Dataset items
▬▬▬
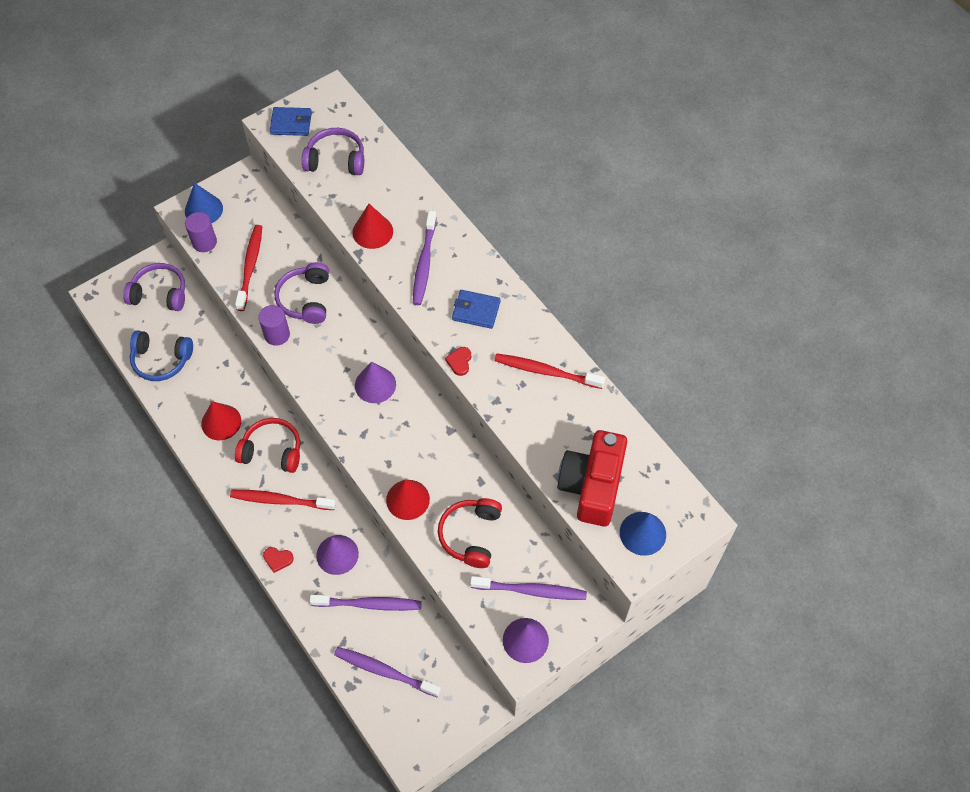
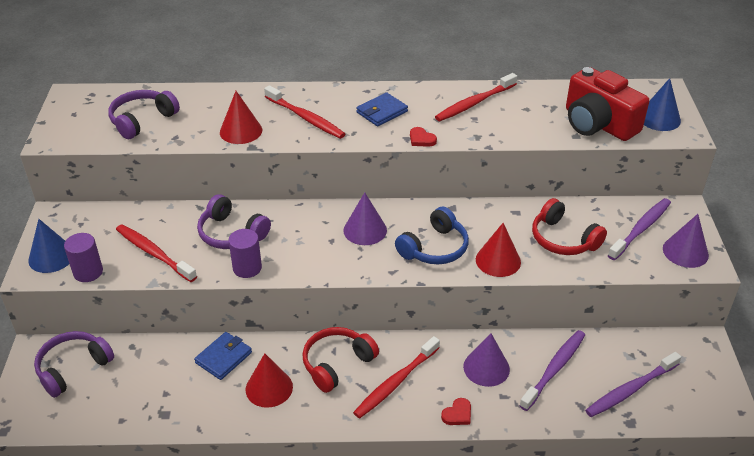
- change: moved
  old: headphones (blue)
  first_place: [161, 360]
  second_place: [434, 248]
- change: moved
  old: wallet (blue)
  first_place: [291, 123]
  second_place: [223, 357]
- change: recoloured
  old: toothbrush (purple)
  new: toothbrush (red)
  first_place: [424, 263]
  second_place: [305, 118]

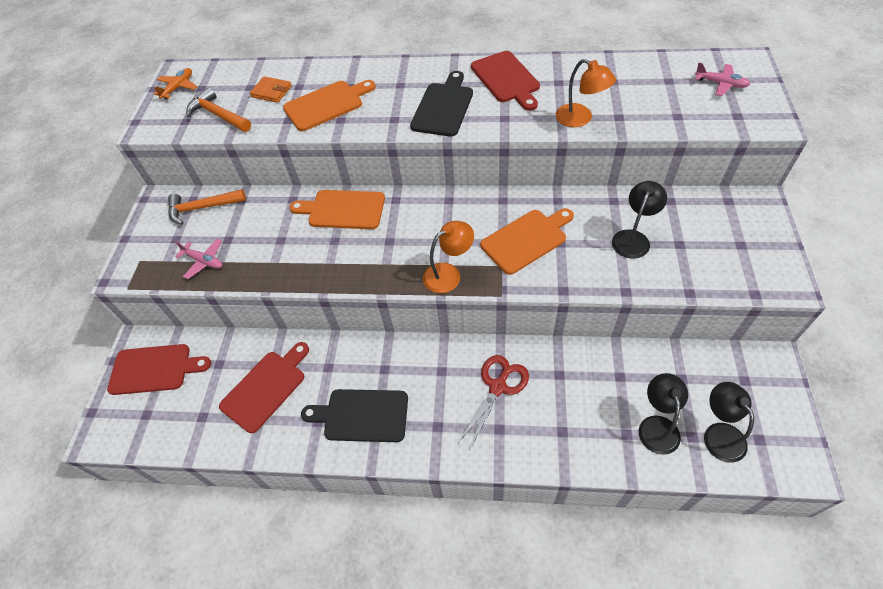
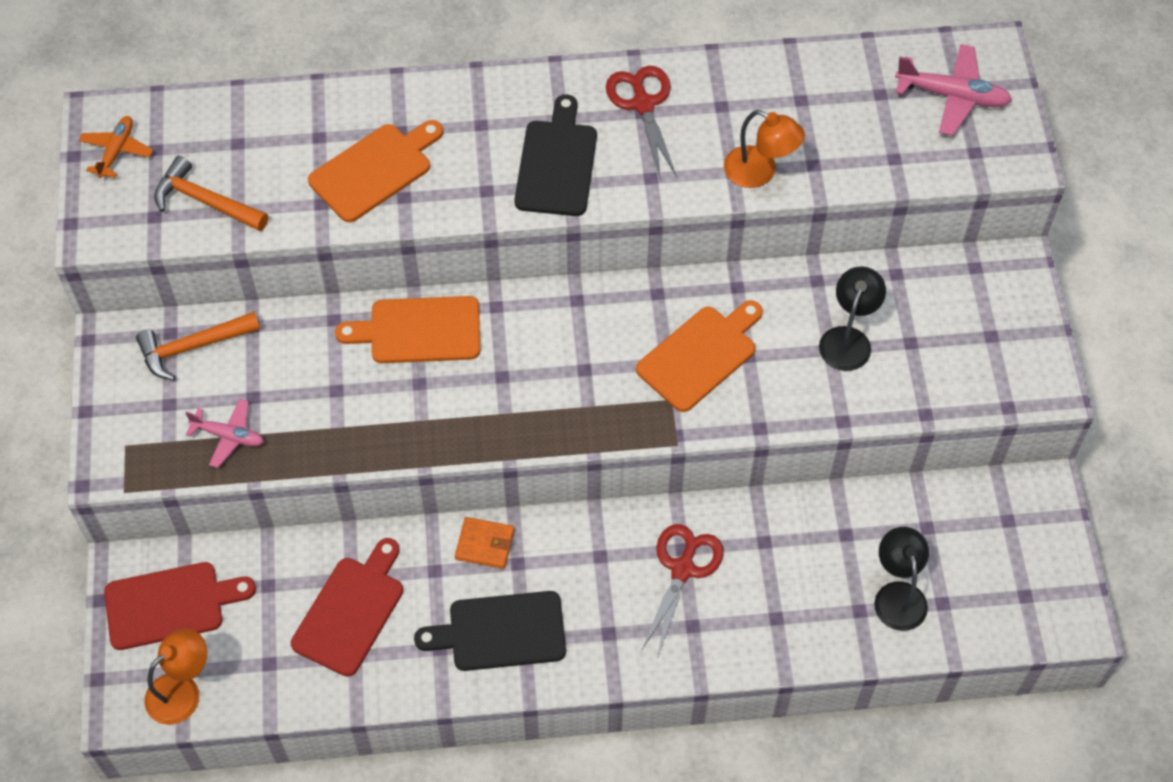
- change: removed
  old: lamp (black)
  first_place: [719, 434]
- change: moved
  old: wallet (orange)
  first_place: [271, 91]
  second_place: [485, 544]
- change: moved
  old: lamp (orange)
  first_place: [448, 274]
  second_place: [182, 691]
- change: replaced
  old: cutting board (red)
  new: scissors (red)
  first_place: [506, 79]
  second_place: [643, 104]
- change: resized
  old: plane (pink)
  first_place: [720, 84]
  second_place: [952, 96]
  factor: 1.54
▬▬▬
Aim of the task »
The response must consist of the entries above exactly as they stand, minus any pictures.

Solution to this problem »
- change: moved
  old: headphones (blue)
  first_place: [161, 360]
  second_place: [434, 248]
- change: moved
  old: wallet (blue)
  first_place: [291, 123]
  second_place: [223, 357]
- change: recoloured
  old: toothbrush (purple)
  new: toothbrush (red)
  first_place: [424, 263]
  second_place: [305, 118]

- change: removed
  old: lamp (black)
  first_place: [719, 434]
- change: moved
  old: wallet (orange)
  first_place: [271, 91]
  second_place: [485, 544]
- change: moved
  old: lamp (orange)
  first_place: [448, 274]
  second_place: [182, 691]
- change: replaced
  old: cutting board (red)
  new: scissors (red)
  first_place: [506, 79]
  second_place: [643, 104]
- change: resized
  old: plane (pink)
  first_place: [720, 84]
  second_place: [952, 96]
  factor: 1.54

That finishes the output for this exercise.